Try it = Using the listing below, report each line holding the string "cone".

[[ Materials provided open ]]

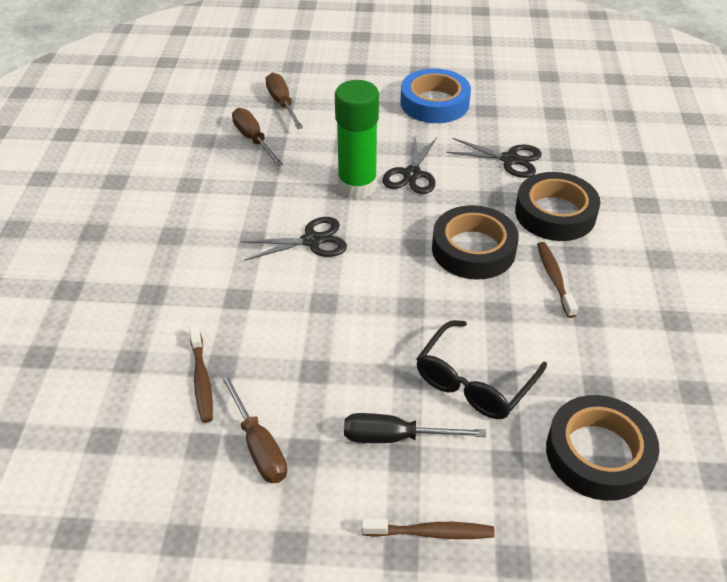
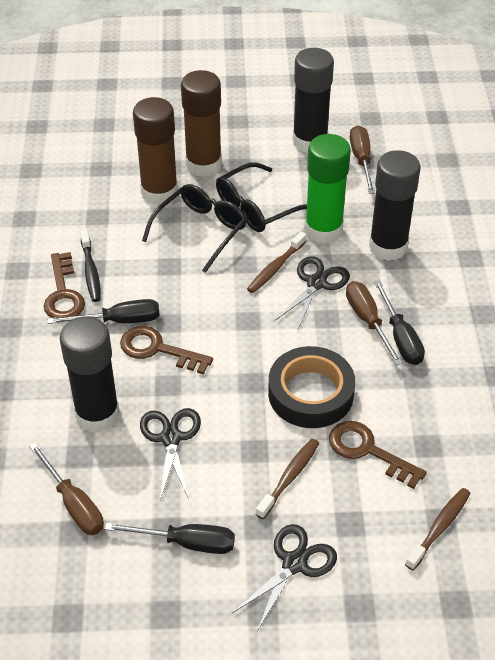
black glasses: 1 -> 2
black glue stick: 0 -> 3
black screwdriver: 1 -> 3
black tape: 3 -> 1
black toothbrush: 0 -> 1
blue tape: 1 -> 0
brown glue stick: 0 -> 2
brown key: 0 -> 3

[[ Materials provided closed ]]
[[ Materials provided open ]]

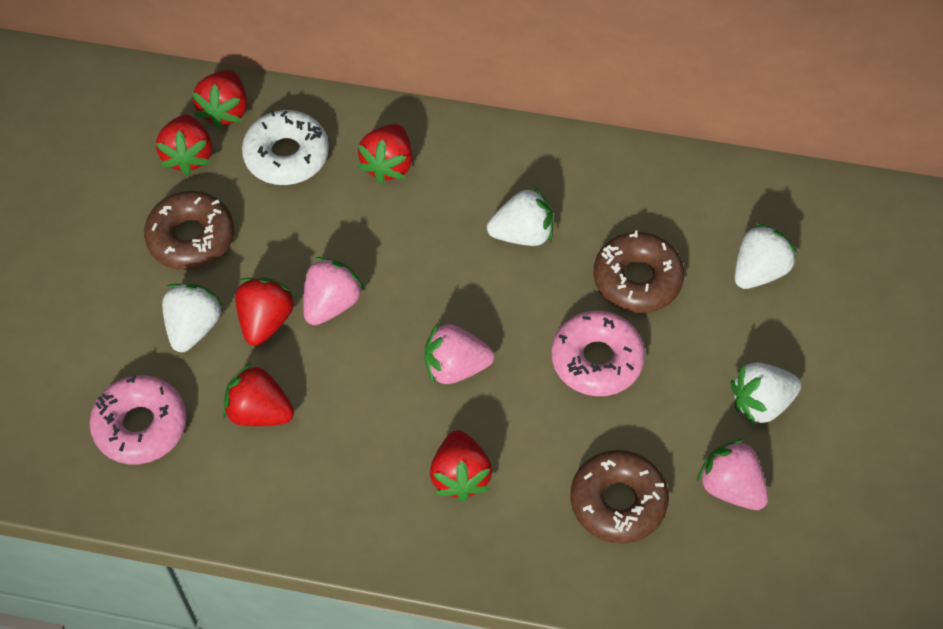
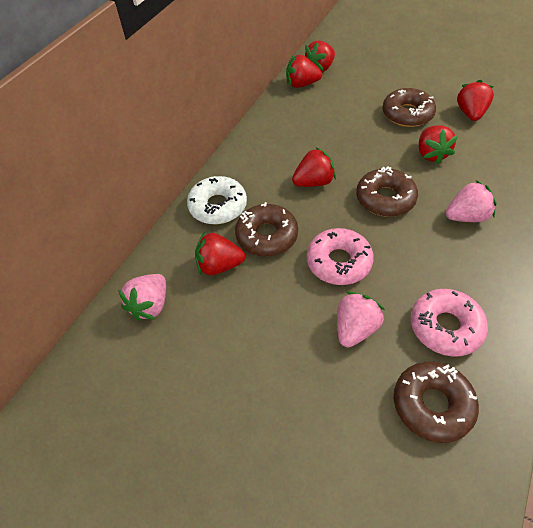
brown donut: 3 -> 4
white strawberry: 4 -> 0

[[ Materials provided closed ]]
[[ Materials provided open ]]

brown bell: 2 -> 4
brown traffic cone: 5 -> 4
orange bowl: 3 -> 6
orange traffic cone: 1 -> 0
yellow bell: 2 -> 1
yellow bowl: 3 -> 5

[[ Materials provided closed ]]

Result =
brown traffic cone: 5 -> 4
orange traffic cone: 1 -> 0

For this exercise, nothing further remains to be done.